**THE TASK**. Read the listing below and copy out each line where the word "none" occurs.

**MATERIAL PROVIDED**.

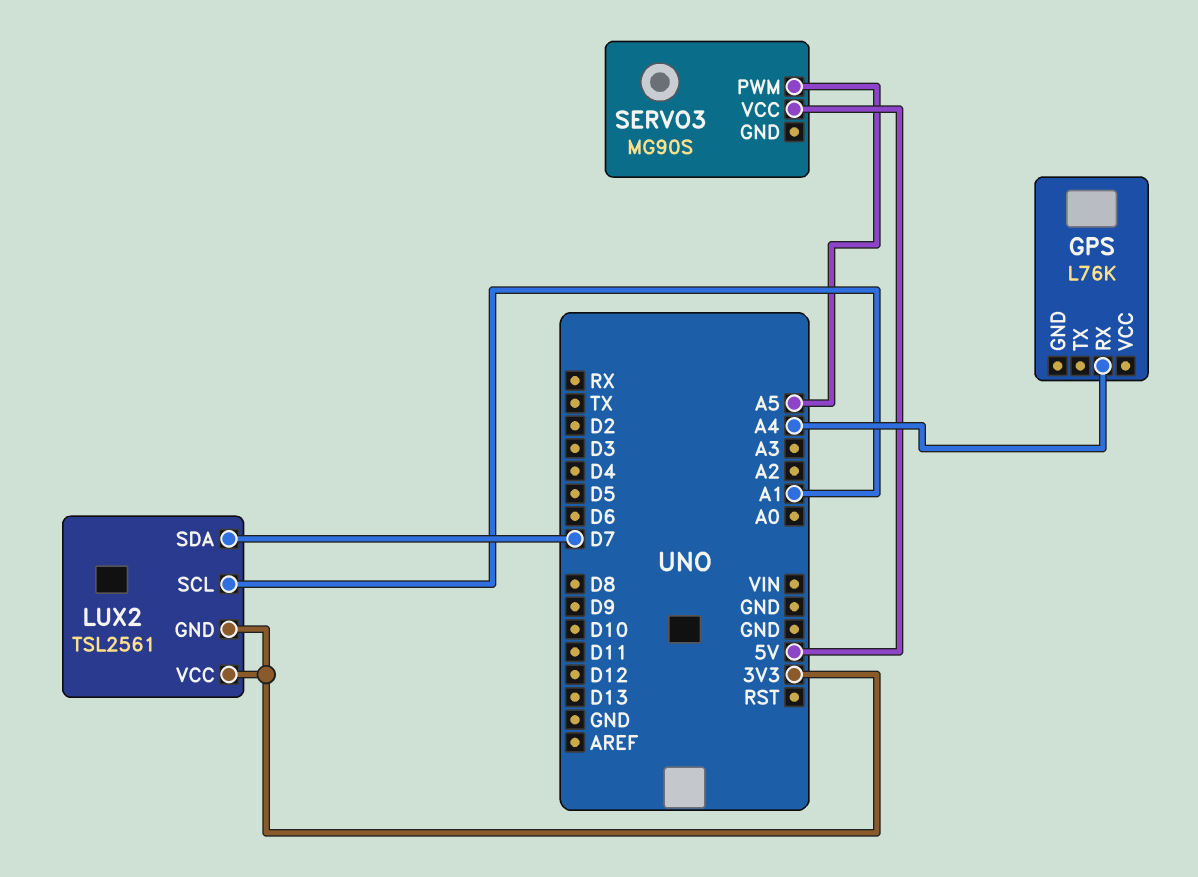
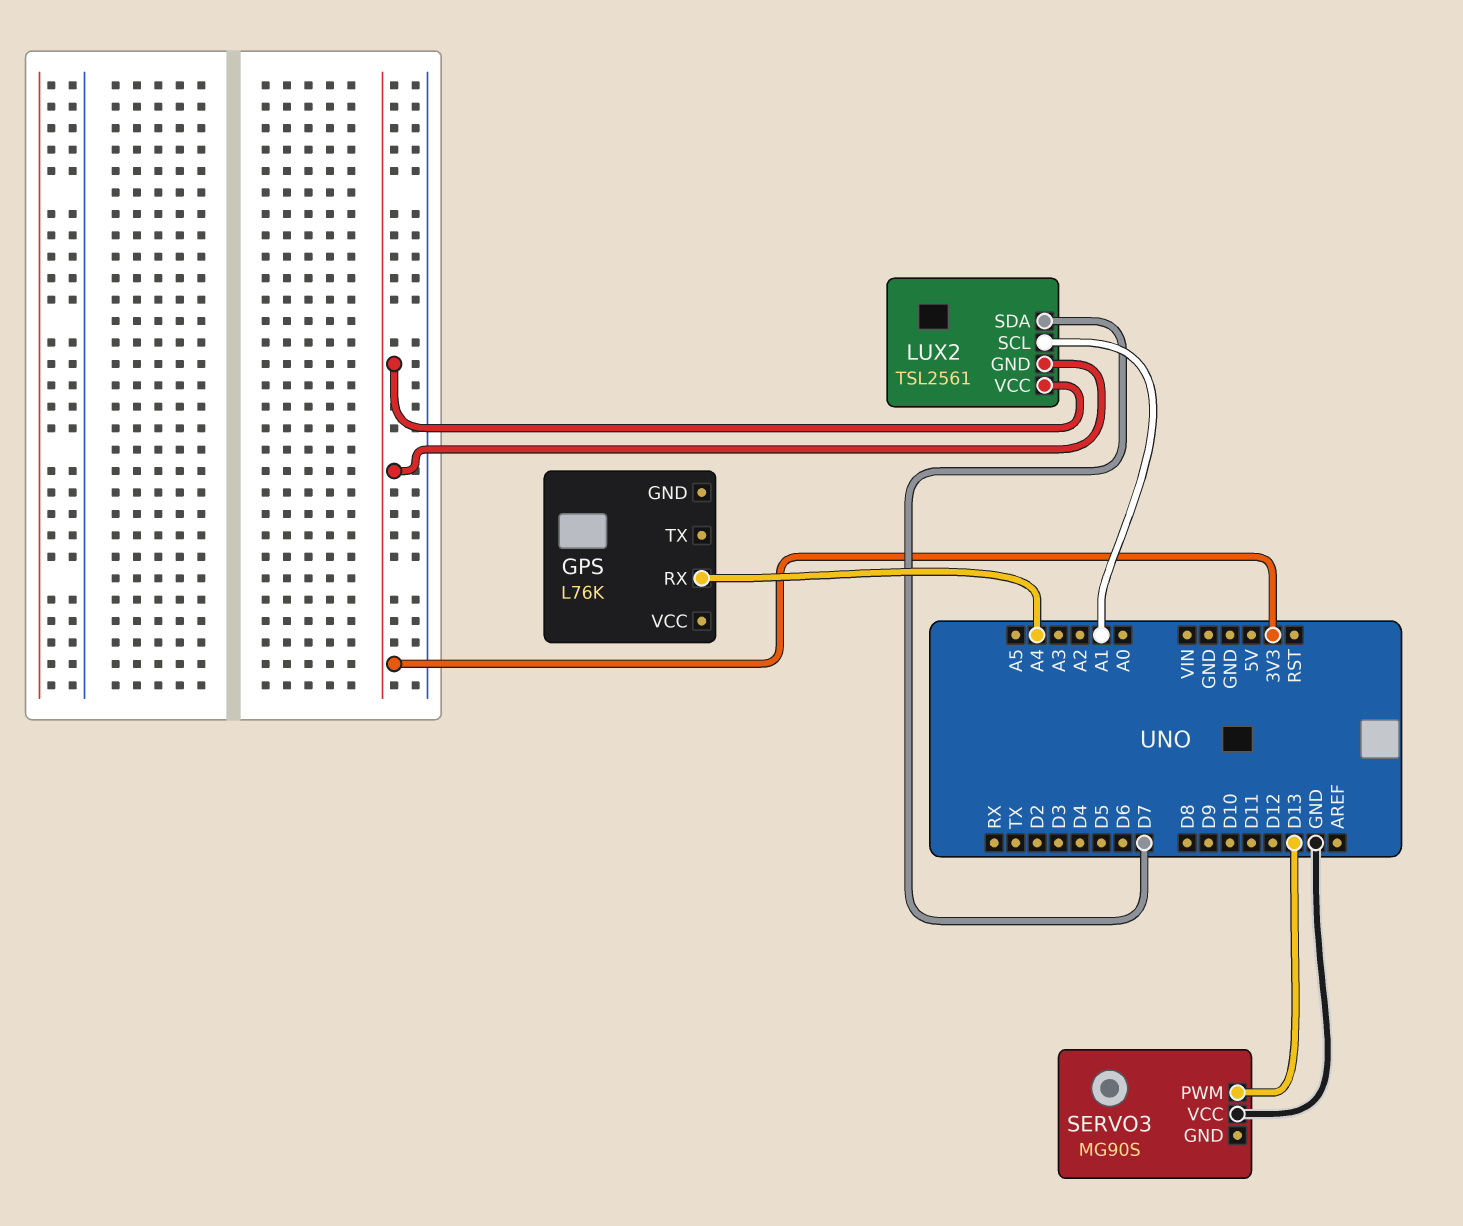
SERVO3 pin PWM: A5 -> D13
SERVO3 pin VCC: 5V -> GND

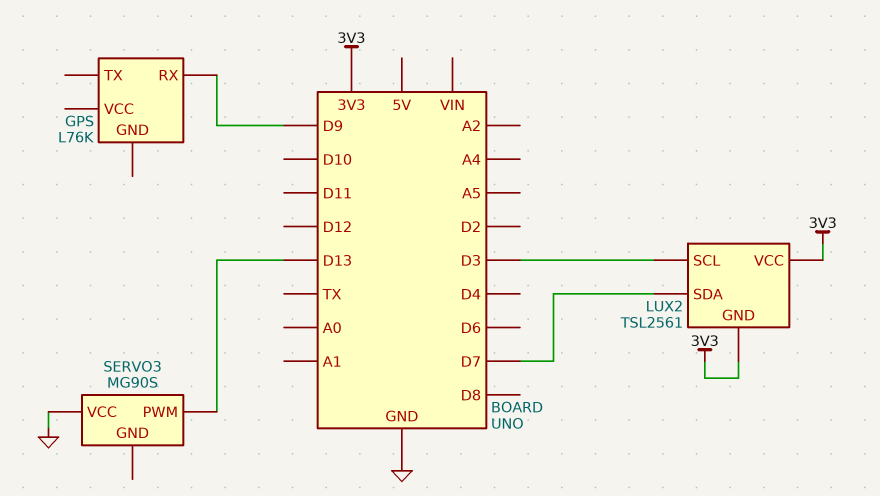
GPS pin RX: A4 -> D9
LUX2 pin SCL: A1 -> D3

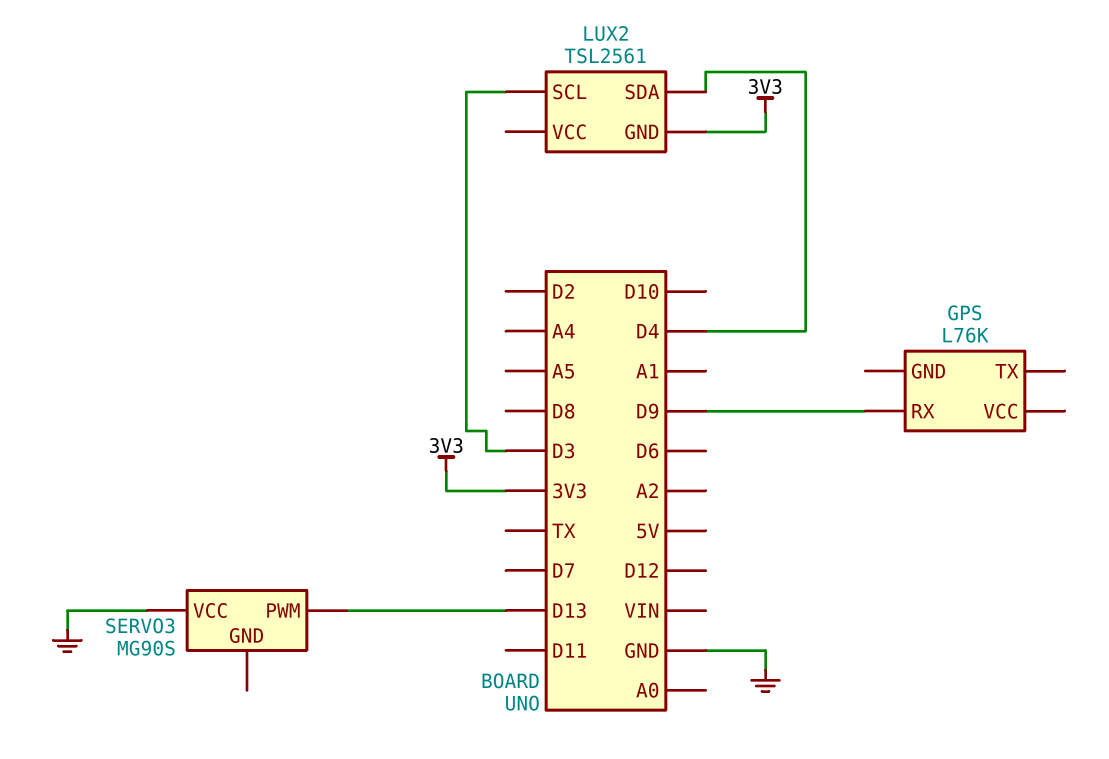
LUX2 pin SDA: D7 -> D4
LUX2 pin VCC: 3V3 -> none

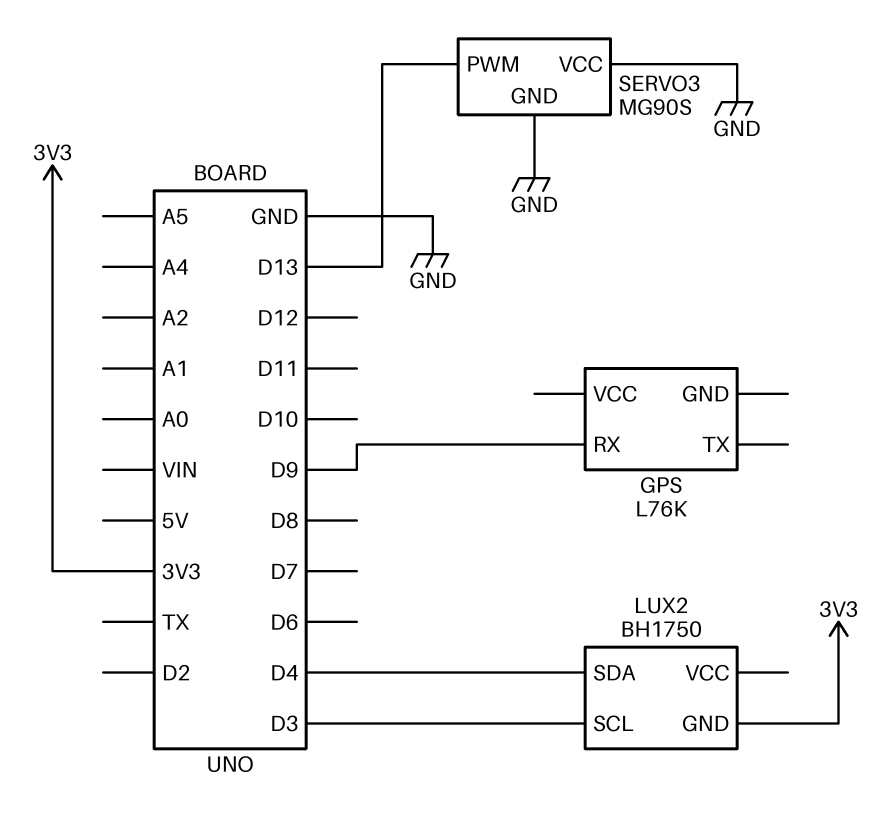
LUX2: TSL2561 -> BH1750
SERVO3 pin GND: none -> GND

**WORKED SOLUTION**.
LUX2 pin VCC: 3V3 -> none
SERVO3 pin GND: none -> GND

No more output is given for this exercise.